START INFORMATION GIVEN

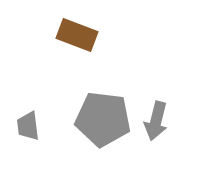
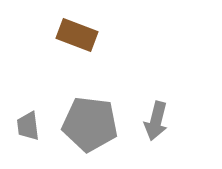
gray pentagon: moved 13 px left, 5 px down
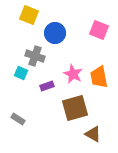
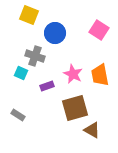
pink square: rotated 12 degrees clockwise
orange trapezoid: moved 1 px right, 2 px up
gray rectangle: moved 4 px up
brown triangle: moved 1 px left, 4 px up
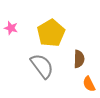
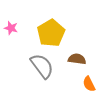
brown semicircle: moved 2 px left; rotated 84 degrees counterclockwise
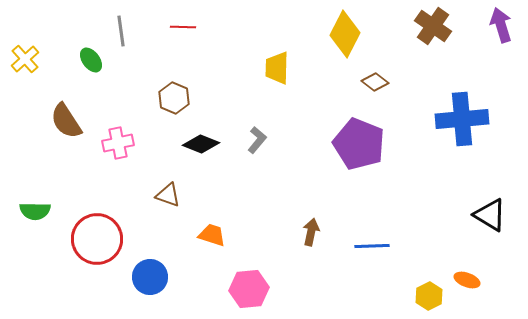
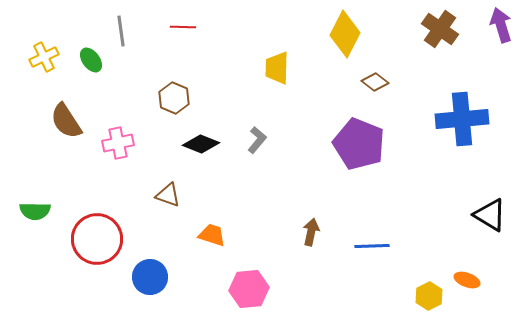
brown cross: moved 7 px right, 3 px down
yellow cross: moved 19 px right, 2 px up; rotated 16 degrees clockwise
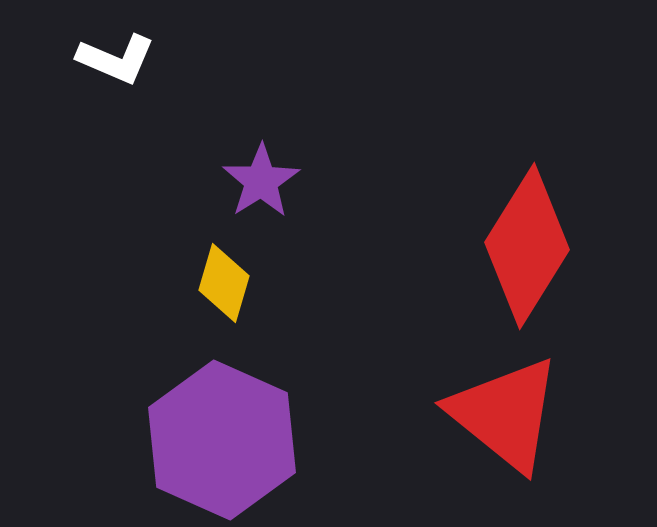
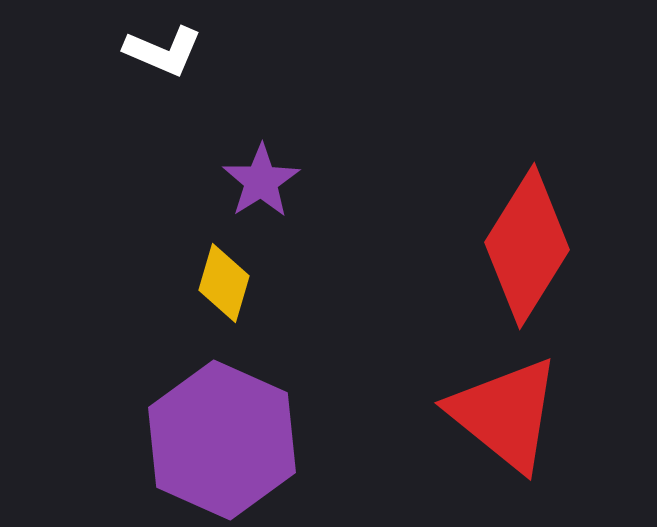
white L-shape: moved 47 px right, 8 px up
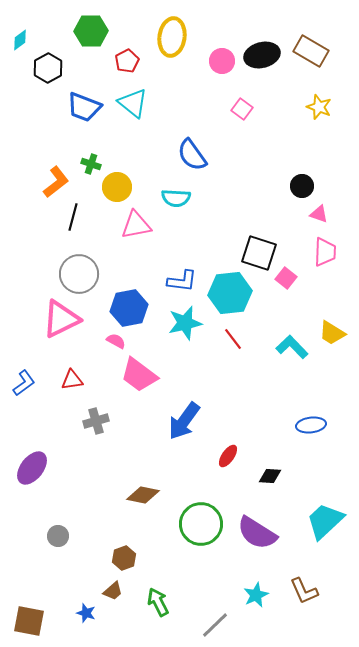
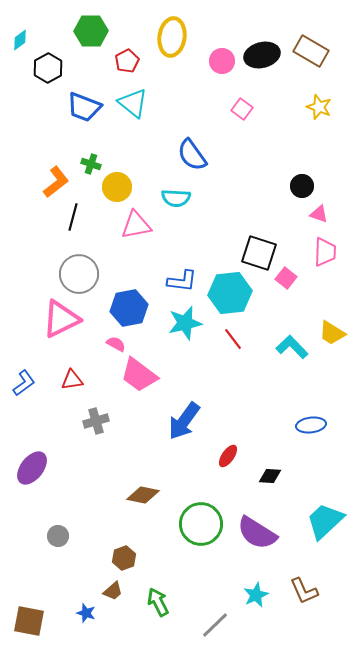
pink semicircle at (116, 341): moved 3 px down
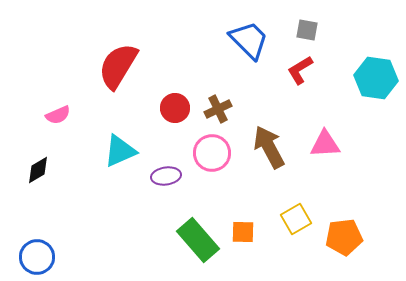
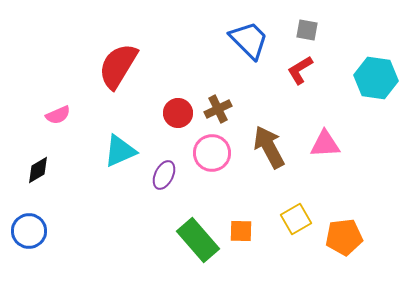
red circle: moved 3 px right, 5 px down
purple ellipse: moved 2 px left, 1 px up; rotated 56 degrees counterclockwise
orange square: moved 2 px left, 1 px up
blue circle: moved 8 px left, 26 px up
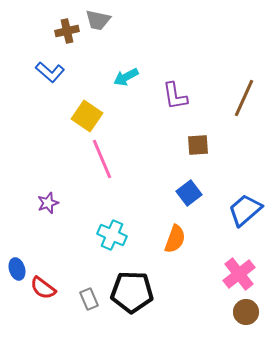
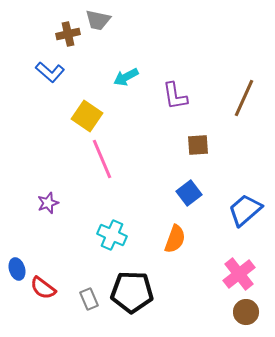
brown cross: moved 1 px right, 3 px down
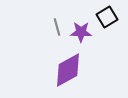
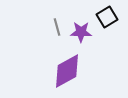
purple diamond: moved 1 px left, 1 px down
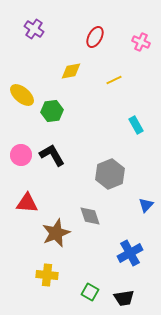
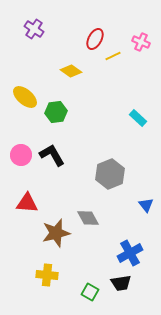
red ellipse: moved 2 px down
yellow diamond: rotated 45 degrees clockwise
yellow line: moved 1 px left, 24 px up
yellow ellipse: moved 3 px right, 2 px down
green hexagon: moved 4 px right, 1 px down
cyan rectangle: moved 2 px right, 7 px up; rotated 18 degrees counterclockwise
blue triangle: rotated 21 degrees counterclockwise
gray diamond: moved 2 px left, 2 px down; rotated 10 degrees counterclockwise
brown star: rotated 8 degrees clockwise
black trapezoid: moved 3 px left, 15 px up
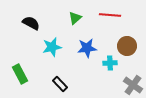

END INFORMATION GIVEN

DESCRIPTION OF THE TASK: Please write out the lines above, beginning at the line with "orange square: moved 2 px left, 1 px up" and ending at the last line of the records, exactly as they appear and without pictures.

SOLUTION BELOW:
orange square: moved 2 px left, 1 px up
blue circle: moved 8 px left, 26 px up
brown cross: moved 1 px right, 3 px down
purple diamond: moved 1 px left, 1 px down
red ellipse: moved 2 px down
yellow diamond: rotated 45 degrees clockwise
yellow line: moved 1 px left, 24 px up
yellow ellipse: moved 3 px right, 2 px down
green hexagon: moved 4 px right, 1 px down
cyan rectangle: moved 2 px right, 7 px up; rotated 18 degrees counterclockwise
blue triangle: rotated 21 degrees counterclockwise
gray diamond: moved 2 px left, 2 px down; rotated 10 degrees counterclockwise
brown star: rotated 8 degrees clockwise
black trapezoid: moved 3 px left, 15 px up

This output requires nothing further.